Spatial object tracking data:
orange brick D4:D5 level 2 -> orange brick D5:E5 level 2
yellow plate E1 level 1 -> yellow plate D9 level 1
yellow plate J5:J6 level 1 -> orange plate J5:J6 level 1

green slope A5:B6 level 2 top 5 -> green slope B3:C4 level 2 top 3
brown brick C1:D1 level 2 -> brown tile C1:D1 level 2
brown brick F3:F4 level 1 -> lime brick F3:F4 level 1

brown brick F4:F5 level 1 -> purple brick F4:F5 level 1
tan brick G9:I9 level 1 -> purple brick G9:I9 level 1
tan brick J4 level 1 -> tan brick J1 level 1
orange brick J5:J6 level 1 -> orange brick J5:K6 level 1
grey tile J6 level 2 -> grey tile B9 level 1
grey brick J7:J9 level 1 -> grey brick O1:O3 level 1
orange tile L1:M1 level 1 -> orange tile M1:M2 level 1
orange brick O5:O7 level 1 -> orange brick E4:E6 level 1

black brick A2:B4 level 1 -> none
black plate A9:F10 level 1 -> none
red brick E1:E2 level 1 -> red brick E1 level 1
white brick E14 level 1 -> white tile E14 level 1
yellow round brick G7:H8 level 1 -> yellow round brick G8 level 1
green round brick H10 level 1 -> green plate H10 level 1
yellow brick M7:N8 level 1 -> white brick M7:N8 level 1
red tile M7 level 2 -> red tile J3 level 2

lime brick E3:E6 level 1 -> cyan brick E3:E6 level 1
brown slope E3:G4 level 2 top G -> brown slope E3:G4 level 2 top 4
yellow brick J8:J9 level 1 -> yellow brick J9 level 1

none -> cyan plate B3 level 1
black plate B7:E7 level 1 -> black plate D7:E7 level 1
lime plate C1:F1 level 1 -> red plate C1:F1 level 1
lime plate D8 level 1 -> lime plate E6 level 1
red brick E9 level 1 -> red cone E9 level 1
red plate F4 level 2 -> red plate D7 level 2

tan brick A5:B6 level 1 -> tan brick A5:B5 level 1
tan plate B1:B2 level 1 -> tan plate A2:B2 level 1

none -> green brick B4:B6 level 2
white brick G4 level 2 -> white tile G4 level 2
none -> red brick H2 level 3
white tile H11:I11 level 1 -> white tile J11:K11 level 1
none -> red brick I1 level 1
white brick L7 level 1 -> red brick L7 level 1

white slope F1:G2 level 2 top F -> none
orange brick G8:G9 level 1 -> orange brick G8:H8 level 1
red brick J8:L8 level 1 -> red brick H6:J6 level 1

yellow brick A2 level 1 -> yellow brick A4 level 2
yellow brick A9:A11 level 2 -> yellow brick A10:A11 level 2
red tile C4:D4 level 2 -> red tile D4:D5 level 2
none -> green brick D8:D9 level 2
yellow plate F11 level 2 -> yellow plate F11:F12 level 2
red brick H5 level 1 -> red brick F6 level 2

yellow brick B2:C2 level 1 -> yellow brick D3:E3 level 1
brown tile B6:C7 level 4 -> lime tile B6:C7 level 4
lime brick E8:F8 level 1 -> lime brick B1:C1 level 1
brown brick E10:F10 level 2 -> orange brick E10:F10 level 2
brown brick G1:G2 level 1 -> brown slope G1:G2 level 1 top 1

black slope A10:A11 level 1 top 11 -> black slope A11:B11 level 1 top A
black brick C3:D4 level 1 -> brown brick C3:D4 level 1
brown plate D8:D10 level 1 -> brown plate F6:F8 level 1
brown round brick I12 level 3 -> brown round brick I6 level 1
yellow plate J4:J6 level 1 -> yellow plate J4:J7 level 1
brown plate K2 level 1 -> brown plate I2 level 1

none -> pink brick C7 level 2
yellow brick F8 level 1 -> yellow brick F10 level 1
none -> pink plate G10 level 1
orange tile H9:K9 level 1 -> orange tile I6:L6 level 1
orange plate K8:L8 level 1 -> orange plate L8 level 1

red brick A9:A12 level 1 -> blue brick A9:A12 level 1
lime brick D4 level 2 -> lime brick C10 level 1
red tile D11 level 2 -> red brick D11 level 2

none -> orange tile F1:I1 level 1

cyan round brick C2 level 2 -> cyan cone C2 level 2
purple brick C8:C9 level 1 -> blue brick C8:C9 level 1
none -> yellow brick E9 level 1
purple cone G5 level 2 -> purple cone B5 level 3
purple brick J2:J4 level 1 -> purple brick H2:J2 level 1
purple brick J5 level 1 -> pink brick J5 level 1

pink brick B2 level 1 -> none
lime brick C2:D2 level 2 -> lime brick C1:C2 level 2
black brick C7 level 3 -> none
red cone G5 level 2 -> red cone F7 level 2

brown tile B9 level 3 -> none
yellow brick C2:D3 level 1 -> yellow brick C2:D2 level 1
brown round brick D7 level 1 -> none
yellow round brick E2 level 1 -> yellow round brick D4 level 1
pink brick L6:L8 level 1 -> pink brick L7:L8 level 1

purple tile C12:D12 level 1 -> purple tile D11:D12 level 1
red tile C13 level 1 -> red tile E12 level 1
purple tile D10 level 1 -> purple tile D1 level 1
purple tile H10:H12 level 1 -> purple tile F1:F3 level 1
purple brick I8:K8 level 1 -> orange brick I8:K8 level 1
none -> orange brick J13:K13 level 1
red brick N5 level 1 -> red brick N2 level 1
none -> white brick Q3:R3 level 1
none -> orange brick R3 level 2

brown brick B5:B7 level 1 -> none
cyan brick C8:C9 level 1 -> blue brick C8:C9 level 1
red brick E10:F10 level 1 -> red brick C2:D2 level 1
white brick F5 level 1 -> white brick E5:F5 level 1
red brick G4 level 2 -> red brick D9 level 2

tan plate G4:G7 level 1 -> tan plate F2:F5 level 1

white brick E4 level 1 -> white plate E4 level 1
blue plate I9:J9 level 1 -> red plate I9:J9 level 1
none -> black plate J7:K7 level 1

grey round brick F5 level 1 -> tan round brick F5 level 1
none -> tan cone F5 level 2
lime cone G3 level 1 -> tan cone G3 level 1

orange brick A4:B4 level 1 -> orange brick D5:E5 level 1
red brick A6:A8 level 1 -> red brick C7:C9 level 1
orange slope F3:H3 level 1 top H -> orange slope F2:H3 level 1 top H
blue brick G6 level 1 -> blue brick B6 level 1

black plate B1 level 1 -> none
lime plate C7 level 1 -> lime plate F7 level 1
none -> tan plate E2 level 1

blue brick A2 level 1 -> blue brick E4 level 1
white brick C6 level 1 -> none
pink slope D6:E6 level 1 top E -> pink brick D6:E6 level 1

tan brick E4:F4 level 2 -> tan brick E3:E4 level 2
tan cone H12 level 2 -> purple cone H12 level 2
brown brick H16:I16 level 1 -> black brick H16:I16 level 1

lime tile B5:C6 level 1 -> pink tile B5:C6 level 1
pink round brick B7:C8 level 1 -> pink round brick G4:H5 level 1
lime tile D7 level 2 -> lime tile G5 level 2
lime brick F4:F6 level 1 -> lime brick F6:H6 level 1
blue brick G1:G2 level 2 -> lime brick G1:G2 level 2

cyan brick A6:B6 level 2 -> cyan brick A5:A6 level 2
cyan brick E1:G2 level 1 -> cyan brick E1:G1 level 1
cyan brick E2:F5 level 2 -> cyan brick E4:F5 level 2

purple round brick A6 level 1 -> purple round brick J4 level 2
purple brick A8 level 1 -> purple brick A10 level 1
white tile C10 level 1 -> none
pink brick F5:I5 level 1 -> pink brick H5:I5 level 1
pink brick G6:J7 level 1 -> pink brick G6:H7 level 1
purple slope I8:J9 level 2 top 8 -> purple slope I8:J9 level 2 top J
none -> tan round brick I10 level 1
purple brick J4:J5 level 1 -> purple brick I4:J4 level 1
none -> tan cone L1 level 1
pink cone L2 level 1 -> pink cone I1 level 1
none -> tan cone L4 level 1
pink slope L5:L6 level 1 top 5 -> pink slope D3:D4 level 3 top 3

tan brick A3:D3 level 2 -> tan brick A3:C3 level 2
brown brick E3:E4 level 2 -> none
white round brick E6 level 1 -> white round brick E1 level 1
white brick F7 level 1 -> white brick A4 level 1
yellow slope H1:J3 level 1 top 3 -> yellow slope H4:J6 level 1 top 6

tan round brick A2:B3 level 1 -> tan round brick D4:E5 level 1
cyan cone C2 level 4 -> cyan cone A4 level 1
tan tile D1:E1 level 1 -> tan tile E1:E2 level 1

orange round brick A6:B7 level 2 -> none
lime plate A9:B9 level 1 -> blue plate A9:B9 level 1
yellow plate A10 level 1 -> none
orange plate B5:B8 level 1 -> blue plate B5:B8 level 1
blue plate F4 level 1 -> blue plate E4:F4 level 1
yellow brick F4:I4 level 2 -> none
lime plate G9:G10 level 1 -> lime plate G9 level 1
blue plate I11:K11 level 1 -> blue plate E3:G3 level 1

▶ Assignment:
Your reply is to repeat, unchanged, the lines above running from the one with "white round brick E6" up to and including the one with "tan round brick A2:B3".

▶ Exercise output:
white round brick E6 level 1 -> white round brick E1 level 1
white brick F7 level 1 -> white brick A4 level 1
yellow slope H1:J3 level 1 top 3 -> yellow slope H4:J6 level 1 top 6

tan round brick A2:B3 level 1 -> tan round brick D4:E5 level 1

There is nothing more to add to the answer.